=== Data supplied ===
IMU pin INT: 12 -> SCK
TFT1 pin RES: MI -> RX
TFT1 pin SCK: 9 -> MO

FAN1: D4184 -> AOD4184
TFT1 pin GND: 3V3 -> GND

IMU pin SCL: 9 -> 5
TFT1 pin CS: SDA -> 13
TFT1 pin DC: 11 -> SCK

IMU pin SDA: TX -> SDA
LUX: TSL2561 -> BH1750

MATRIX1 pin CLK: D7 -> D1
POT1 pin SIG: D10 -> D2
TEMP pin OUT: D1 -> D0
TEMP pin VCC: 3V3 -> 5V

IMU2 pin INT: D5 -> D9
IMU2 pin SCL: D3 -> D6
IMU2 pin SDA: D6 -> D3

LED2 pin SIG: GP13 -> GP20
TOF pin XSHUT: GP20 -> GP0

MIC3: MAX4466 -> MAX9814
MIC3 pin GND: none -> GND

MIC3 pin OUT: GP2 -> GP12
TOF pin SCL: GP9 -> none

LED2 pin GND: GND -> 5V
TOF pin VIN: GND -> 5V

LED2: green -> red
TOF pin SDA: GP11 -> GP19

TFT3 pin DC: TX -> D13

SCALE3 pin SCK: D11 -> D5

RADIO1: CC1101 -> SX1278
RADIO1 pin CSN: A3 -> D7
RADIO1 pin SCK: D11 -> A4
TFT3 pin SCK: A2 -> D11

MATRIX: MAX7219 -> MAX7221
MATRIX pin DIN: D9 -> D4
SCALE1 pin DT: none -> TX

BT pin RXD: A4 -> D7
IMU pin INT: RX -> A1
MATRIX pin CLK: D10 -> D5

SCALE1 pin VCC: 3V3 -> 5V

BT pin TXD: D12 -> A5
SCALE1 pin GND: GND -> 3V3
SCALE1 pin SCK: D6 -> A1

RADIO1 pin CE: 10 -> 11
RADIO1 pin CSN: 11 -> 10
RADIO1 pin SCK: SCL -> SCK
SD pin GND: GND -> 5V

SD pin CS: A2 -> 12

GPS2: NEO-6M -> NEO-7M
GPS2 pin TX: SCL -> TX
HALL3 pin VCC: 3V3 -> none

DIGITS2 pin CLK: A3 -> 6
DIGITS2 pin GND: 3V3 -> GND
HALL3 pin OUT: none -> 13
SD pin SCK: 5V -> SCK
===
#### Task
Return exactly the lines above from the line that has "TOF pin VIN: GND -> 5V" through the line that has "RADIO1 pin CSN: 11 -> 10", inclusive, and nothing else.

#### Output for this exercise
TOF pin VIN: GND -> 5V

LED2: green -> red
TOF pin SDA: GP11 -> GP19

TFT3 pin DC: TX -> D13

SCALE3 pin SCK: D11 -> D5

RADIO1: CC1101 -> SX1278
RADIO1 pin CSN: A3 -> D7
RADIO1 pin SCK: D11 -> A4
TFT3 pin SCK: A2 -> D11

MATRIX: MAX7219 -> MAX7221
MATRIX pin DIN: D9 -> D4
SCALE1 pin DT: none -> TX

BT pin RXD: A4 -> D7
IMU pin INT: RX -> A1
MATRIX pin CLK: D10 -> D5

SCALE1 pin VCC: 3V3 -> 5V

BT pin TXD: D12 -> A5
SCALE1 pin GND: GND -> 3V3
SCALE1 pin SCK: D6 -> A1

RADIO1 pin CE: 10 -> 11
RADIO1 pin CSN: 11 -> 10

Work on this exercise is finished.